◆ **What the task asks**
All the data should be repeated exactly. Any image in it is left out.

◆ **Data**

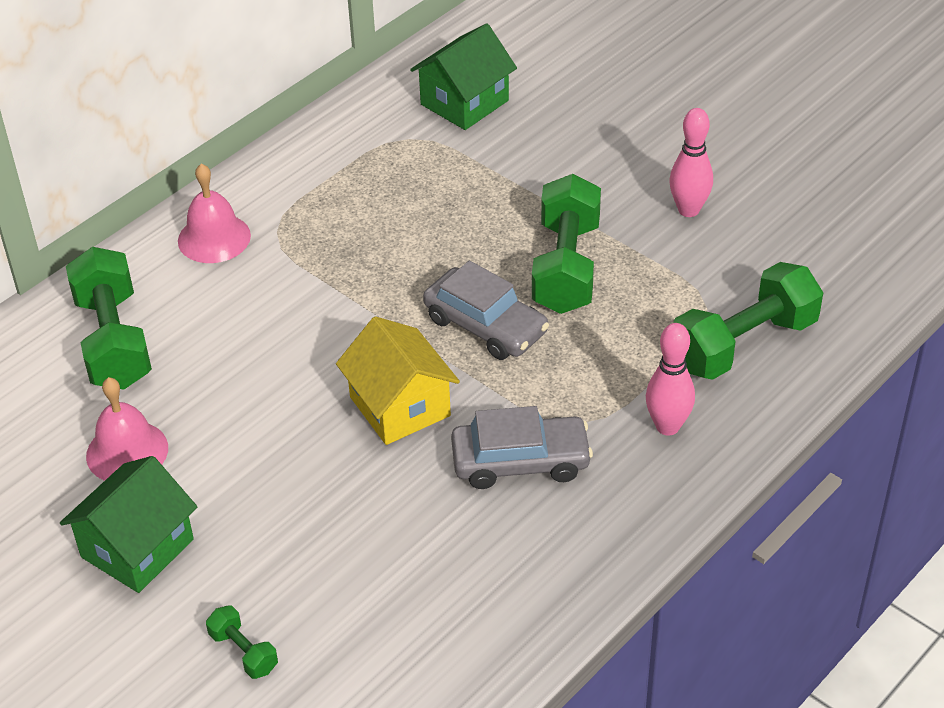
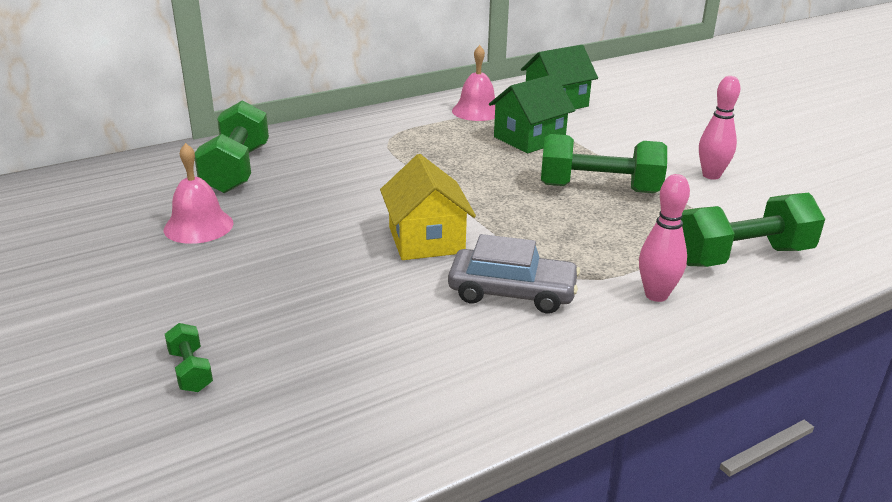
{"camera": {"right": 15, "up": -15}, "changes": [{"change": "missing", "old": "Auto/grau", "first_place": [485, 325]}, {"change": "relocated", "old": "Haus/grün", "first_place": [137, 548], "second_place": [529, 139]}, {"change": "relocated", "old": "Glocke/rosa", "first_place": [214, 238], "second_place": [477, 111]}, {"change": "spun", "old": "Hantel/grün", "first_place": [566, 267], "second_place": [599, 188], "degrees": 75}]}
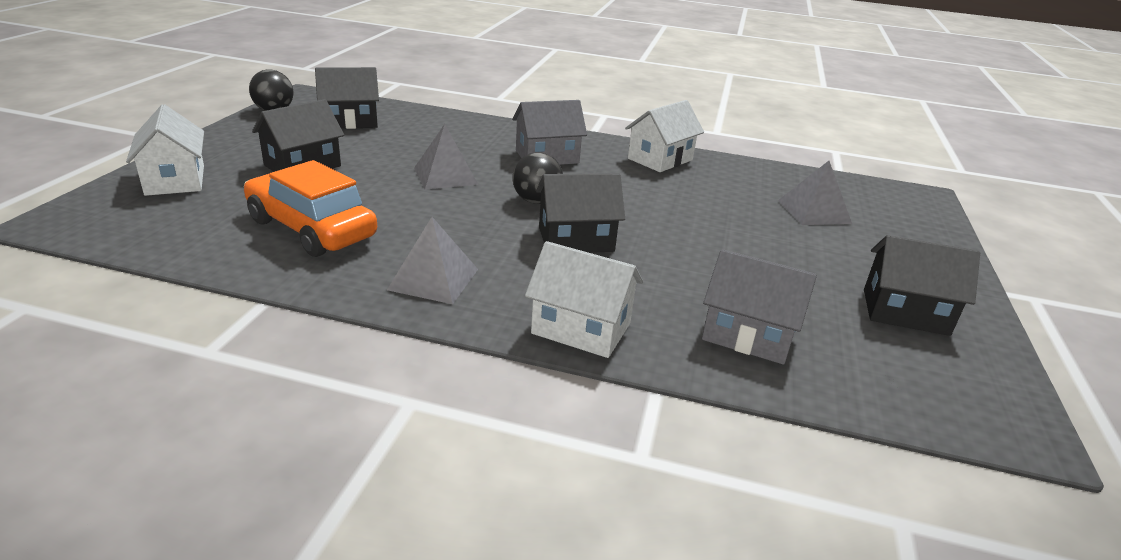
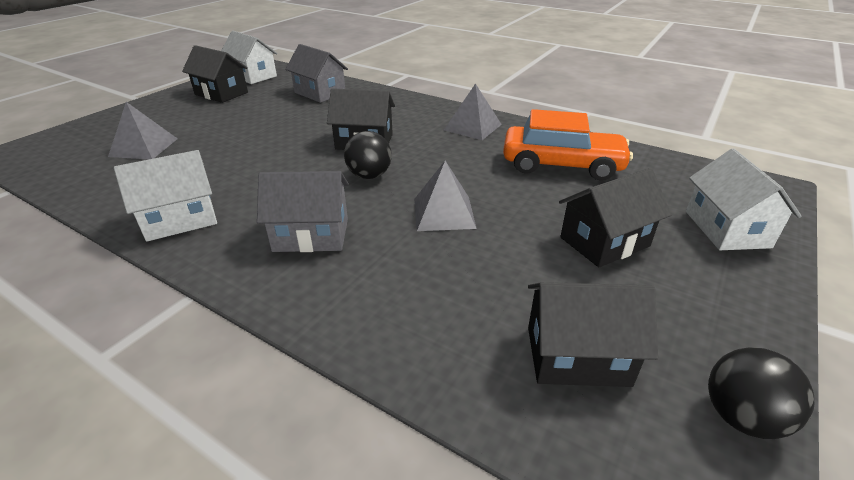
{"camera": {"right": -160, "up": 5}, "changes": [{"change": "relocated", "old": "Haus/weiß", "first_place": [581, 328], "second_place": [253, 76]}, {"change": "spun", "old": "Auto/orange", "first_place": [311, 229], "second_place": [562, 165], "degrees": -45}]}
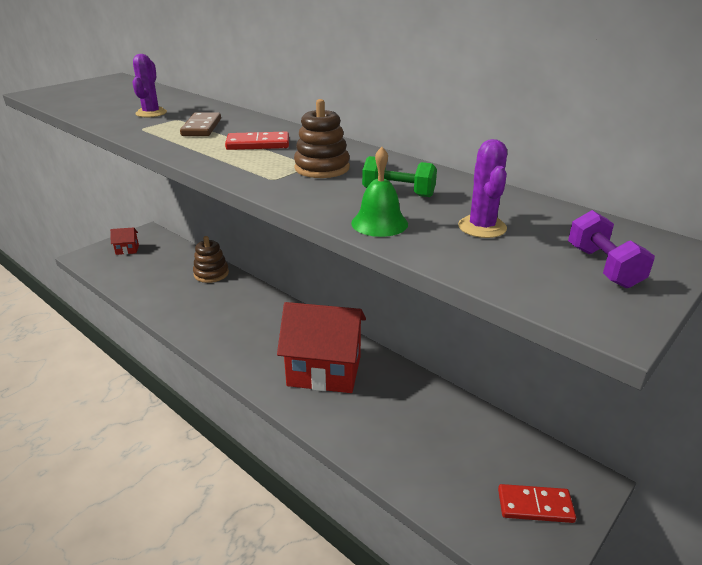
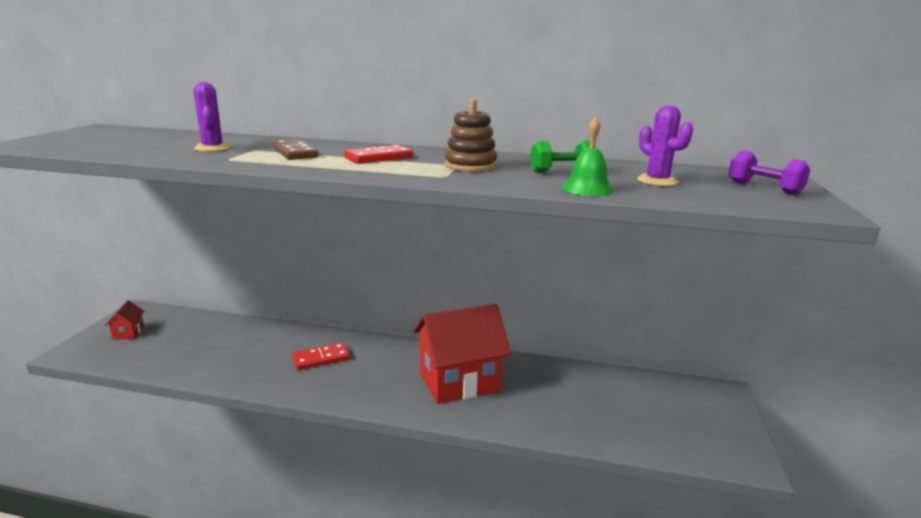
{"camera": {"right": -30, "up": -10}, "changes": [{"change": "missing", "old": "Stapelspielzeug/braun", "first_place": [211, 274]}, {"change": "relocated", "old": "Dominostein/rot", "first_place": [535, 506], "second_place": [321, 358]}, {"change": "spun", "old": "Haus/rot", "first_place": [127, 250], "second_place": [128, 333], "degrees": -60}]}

◆ **Result of the task**
{"camera": {"right": 15, "up": -15}, "changes": [{"change": "missing", "old": "Auto/grau", "first_place": [485, 325]}, {"change": "relocated", "old": "Haus/grün", "first_place": [137, 548], "second_place": [529, 139]}, {"change": "relocated", "old": "Glocke/rosa", "first_place": [214, 238], "second_place": [477, 111]}, {"change": "spun", "old": "Hantel/grün", "first_place": [566, 267], "second_place": [599, 188], "degrees": 75}]}
{"camera": {"right": -160, "up": 5}, "changes": [{"change": "relocated", "old": "Haus/weiß", "first_place": [581, 328], "second_place": [253, 76]}, {"change": "spun", "old": "Auto/orange", "first_place": [311, 229], "second_place": [562, 165], "degrees": -45}]}
{"camera": {"right": -30, "up": -10}, "changes": [{"change": "missing", "old": "Stapelspielzeug/braun", "first_place": [211, 274]}, {"change": "relocated", "old": "Dominostein/rot", "first_place": [535, 506], "second_place": [321, 358]}, {"change": "spun", "old": "Haus/rot", "first_place": [127, 250], "second_place": [128, 333], "degrees": -60}]}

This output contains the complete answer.